Print exactly what the entries say, line by line, from the first line down to the one with "R215: 150k (GND, VE) -> 150k (GND, VB2)", inclusive.

[Extracted records Boundary: Start]

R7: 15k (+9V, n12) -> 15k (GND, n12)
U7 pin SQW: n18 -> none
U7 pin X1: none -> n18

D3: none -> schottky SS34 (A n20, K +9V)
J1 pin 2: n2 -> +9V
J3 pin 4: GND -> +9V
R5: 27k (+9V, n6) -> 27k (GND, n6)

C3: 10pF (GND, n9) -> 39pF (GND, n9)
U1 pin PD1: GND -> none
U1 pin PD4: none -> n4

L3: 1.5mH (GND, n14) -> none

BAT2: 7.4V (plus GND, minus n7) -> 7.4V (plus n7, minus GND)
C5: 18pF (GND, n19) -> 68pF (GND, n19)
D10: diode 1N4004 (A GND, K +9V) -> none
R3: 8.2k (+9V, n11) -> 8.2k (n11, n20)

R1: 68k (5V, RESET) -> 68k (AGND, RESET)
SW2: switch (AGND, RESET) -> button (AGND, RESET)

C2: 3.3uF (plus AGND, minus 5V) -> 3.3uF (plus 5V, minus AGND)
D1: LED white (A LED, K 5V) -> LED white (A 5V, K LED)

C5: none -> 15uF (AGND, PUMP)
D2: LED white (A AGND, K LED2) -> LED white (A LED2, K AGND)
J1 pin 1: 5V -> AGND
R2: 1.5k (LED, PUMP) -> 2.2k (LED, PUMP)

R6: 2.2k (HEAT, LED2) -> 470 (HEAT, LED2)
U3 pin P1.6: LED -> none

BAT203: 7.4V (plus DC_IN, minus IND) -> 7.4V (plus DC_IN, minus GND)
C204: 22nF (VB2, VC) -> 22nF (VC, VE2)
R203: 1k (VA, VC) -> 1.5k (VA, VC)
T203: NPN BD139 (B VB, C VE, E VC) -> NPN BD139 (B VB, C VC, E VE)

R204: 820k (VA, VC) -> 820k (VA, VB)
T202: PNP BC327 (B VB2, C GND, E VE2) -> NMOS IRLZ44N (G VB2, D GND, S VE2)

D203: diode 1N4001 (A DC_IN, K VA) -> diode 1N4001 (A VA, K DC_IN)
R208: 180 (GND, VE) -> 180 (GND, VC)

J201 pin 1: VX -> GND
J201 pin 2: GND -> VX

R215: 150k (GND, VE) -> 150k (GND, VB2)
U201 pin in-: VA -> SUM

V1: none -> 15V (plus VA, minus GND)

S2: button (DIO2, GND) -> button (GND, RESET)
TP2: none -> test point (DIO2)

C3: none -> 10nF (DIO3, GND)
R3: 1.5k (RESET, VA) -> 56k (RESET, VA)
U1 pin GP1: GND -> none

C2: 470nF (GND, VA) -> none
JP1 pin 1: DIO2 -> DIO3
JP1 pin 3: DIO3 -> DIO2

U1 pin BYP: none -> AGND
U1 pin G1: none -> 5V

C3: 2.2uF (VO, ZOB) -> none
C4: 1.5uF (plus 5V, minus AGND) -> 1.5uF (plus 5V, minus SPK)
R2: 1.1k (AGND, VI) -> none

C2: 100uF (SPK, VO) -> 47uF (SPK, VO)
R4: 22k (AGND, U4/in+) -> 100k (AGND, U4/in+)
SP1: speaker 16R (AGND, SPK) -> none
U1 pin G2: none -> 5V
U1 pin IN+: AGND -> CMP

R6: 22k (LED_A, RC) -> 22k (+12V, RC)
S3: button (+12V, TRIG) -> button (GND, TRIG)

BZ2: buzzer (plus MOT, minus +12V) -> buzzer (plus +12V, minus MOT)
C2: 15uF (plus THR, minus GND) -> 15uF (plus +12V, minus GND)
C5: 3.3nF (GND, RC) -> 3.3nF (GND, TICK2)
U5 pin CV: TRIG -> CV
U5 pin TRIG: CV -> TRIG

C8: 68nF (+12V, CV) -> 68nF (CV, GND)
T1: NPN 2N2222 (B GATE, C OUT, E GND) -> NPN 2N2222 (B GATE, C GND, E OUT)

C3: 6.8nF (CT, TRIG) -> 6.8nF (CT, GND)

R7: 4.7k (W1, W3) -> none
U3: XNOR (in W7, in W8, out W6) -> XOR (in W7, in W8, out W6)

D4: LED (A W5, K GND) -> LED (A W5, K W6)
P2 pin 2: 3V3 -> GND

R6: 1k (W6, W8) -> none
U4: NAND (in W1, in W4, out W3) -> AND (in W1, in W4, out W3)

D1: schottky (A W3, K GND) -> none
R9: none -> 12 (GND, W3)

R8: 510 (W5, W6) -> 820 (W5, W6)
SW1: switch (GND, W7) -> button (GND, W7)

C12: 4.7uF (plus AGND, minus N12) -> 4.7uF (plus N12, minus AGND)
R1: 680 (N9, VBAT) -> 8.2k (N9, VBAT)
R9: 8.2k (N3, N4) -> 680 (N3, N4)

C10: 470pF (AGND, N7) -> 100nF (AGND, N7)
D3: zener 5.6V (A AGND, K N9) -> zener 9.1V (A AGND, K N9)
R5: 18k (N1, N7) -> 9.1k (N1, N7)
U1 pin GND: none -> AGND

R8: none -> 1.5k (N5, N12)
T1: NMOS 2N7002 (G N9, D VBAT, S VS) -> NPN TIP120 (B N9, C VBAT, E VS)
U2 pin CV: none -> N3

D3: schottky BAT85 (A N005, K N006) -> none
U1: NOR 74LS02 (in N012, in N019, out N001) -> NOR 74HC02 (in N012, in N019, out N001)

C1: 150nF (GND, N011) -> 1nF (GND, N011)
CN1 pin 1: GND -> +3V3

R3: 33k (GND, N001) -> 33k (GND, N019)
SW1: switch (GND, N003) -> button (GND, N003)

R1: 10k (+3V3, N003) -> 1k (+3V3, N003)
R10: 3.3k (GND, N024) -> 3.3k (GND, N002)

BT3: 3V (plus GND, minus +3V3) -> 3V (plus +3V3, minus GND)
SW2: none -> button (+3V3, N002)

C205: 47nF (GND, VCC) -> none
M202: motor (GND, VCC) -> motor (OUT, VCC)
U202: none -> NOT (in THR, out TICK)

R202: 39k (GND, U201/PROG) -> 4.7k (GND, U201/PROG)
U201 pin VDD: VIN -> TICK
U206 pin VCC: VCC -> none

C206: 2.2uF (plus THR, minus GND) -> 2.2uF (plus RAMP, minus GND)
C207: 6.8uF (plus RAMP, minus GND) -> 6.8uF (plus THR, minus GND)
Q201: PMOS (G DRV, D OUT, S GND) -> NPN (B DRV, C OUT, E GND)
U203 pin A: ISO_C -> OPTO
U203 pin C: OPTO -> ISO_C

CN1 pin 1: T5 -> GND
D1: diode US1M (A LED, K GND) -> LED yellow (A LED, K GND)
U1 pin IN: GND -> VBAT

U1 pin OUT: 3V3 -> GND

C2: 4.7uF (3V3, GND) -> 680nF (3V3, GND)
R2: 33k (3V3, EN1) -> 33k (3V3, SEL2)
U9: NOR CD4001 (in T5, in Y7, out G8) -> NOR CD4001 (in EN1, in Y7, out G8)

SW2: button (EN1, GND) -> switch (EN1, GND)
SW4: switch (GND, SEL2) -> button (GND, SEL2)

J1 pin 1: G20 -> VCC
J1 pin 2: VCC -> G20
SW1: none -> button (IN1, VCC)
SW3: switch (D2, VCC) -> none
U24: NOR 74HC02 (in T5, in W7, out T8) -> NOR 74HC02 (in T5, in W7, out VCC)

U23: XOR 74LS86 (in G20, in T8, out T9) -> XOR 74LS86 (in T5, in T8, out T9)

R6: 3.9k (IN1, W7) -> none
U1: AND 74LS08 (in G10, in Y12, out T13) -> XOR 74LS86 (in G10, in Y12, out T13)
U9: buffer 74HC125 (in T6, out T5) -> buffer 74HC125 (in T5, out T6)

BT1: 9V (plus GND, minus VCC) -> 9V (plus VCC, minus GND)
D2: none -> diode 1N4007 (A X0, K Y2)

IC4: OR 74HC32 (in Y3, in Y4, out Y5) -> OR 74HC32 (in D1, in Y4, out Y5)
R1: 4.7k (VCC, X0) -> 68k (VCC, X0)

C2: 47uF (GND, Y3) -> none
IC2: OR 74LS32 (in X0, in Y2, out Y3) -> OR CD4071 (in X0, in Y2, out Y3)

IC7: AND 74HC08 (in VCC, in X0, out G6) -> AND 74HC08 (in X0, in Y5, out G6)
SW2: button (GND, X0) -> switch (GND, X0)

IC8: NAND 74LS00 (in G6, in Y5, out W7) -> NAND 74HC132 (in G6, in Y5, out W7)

[Extracted records Boundary: End]

Written response ->
R7: 15k (+9V, n12) -> 15k (GND, n12)
U7 pin SQW: n18 -> none
U7 pin X1: none -> n18

D3: none -> schottky SS34 (A n20, K +9V)
J1 pin 2: n2 -> +9V
J3 pin 4: GND -> +9V
R5: 27k (+9V, n6) -> 27k (GND, n6)

C3: 10pF (GND, n9) -> 39pF (GND, n9)
U1 pin PD1: GND -> none
U1 pin PD4: none -> n4

L3: 1.5mH (GND, n14) -> none

BAT2: 7.4V (plus GND, minus n7) -> 7.4V (plus n7, minus GND)
C5: 18pF (GND, n19) -> 68pF (GND, n19)
D10: diode 1N4004 (A GND, K +9V) -> none
R3: 8.2k (+9V, n11) -> 8.2k (n11, n20)

R1: 68k (5V, RESET) -> 68k (AGND, RESET)
SW2: switch (AGND, RESET) -> button (AGND, RESET)

C2: 3.3uF (plus AGND, minus 5V) -> 3.3uF (plus 5V, minus AGND)
D1: LED white (A LED, K 5V) -> LED white (A 5V, K LED)

C5: none -> 15uF (AGND, PUMP)
D2: LED white (A AGND, K LED2) -> LED white (A LED2, K AGND)
J1 pin 1: 5V -> AGND
R2: 1.5k (LED, PUMP) -> 2.2k (LED, PUMP)

R6: 2.2k (HEAT, LED2) -> 470 (HEAT, LED2)
U3 pin P1.6: LED -> none

BAT203: 7.4V (plus DC_IN, minus IND) -> 7.4V (plus DC_IN, minus GND)
C204: 22nF (VB2, VC) -> 22nF (VC, VE2)
R203: 1k (VA, VC) -> 1.5k (VA, VC)
T203: NPN BD139 (B VB, C VE, E VC) -> NPN BD139 (B VB, C VC, E VE)

R204: 820k (VA, VC) -> 820k (VA, VB)
T202: PNP BC327 (B VB2, C GND, E VE2) -> NMOS IRLZ44N (G VB2, D GND, S VE2)

D203: diode 1N4001 (A DC_IN, K VA) -> diode 1N4001 (A VA, K DC_IN)
R208: 180 (GND, VE) -> 180 (GND, VC)

J201 pin 1: VX -> GND
J201 pin 2: GND -> VX

R215: 150k (GND, VE) -> 150k (GND, VB2)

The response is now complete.